WHAT NEEDS TO BE DONE:
From the first line to the last, give the material again exactly, without the images.

MATERIAL PROVIDED:
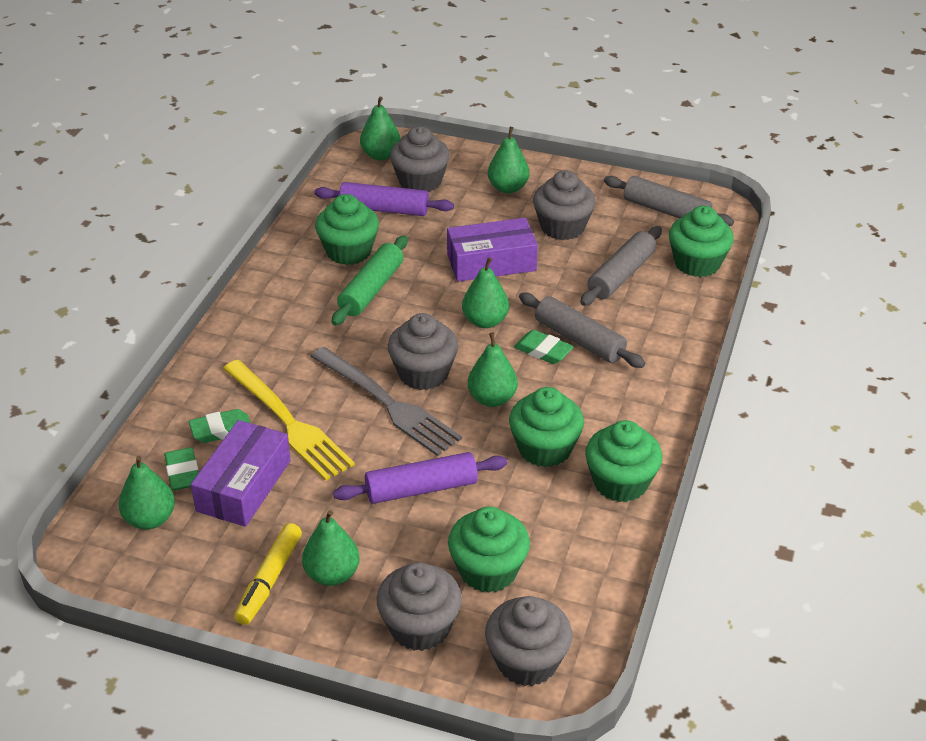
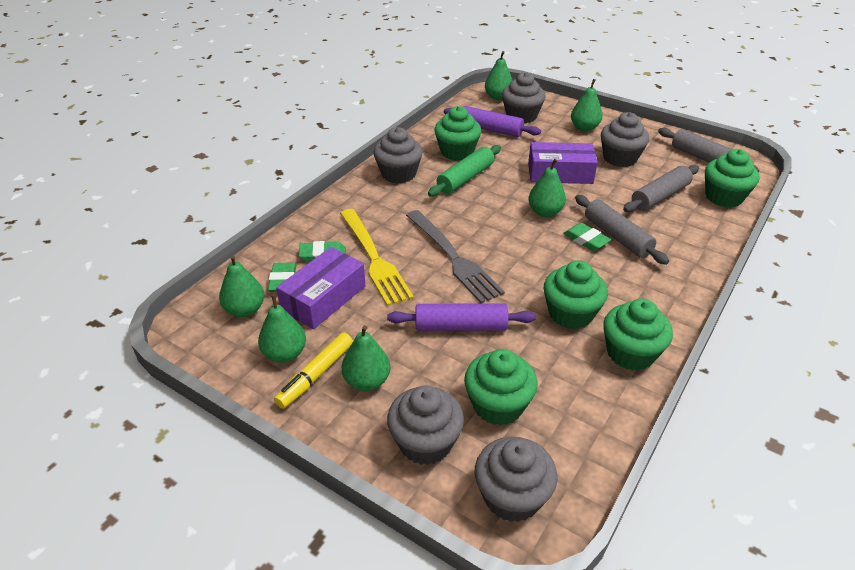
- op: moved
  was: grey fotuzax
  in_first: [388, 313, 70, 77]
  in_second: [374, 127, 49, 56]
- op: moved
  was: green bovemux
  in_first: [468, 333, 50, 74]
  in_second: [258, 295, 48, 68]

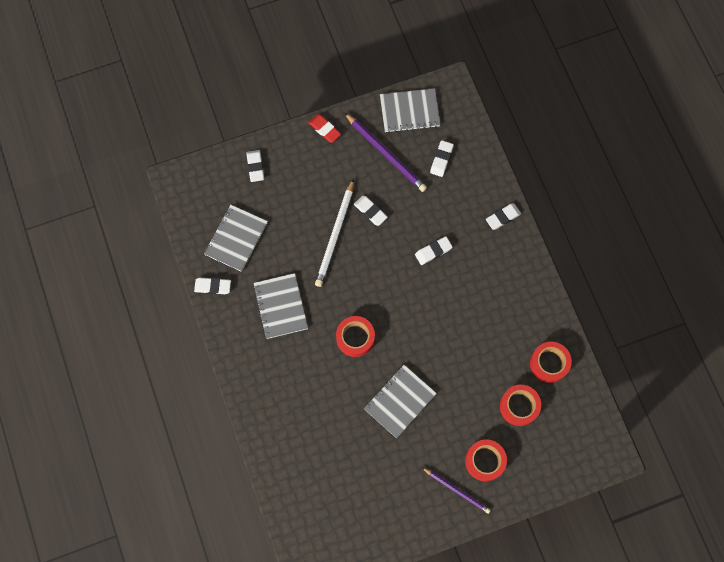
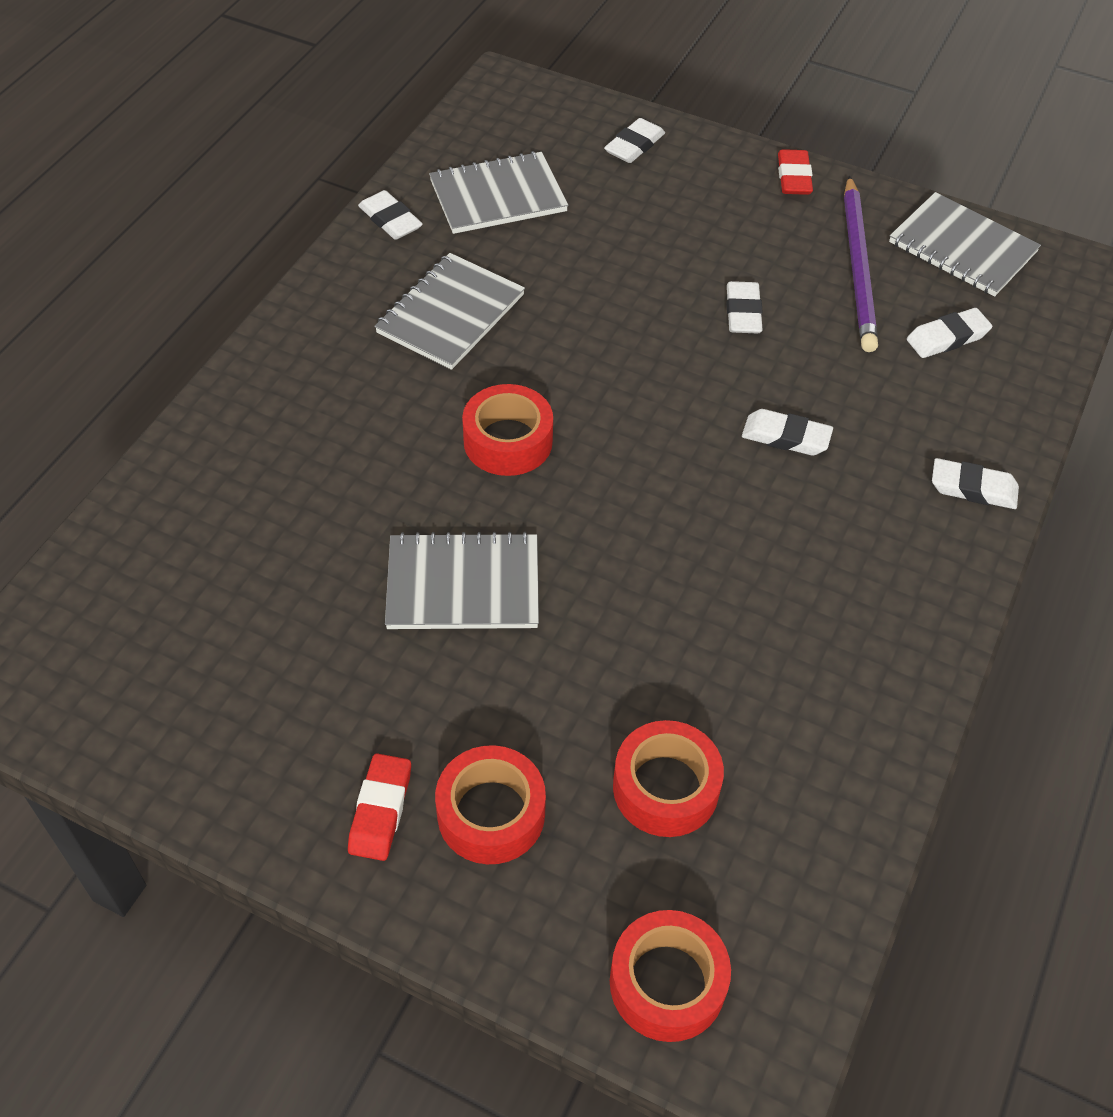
- op: removed
  was: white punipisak
  in_first: [315, 179, 39, 108]
- op: moved
  was: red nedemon
  in_first: [530, 342, 42, 41]
  in_second: [610, 910, 121, 132]
- op: replaced
  was: purple punipisak
  now: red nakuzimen
  in_first: [422, 467, 69, 47]
  in_second: [348, 753, 63, 108]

RESULT BELOW:
- op: moved
  was: grey fotuzax
  in_first: [388, 313, 70, 77]
  in_second: [374, 127, 49, 56]
- op: moved
  was: green bovemux
  in_first: [468, 333, 50, 74]
  in_second: [258, 295, 48, 68]

- op: removed
  was: white punipisak
  in_first: [315, 179, 39, 108]
- op: moved
  was: red nedemon
  in_first: [530, 342, 42, 41]
  in_second: [610, 910, 121, 132]
- op: replaced
  was: purple punipisak
  now: red nakuzimen
  in_first: [422, 467, 69, 47]
  in_second: [348, 753, 63, 108]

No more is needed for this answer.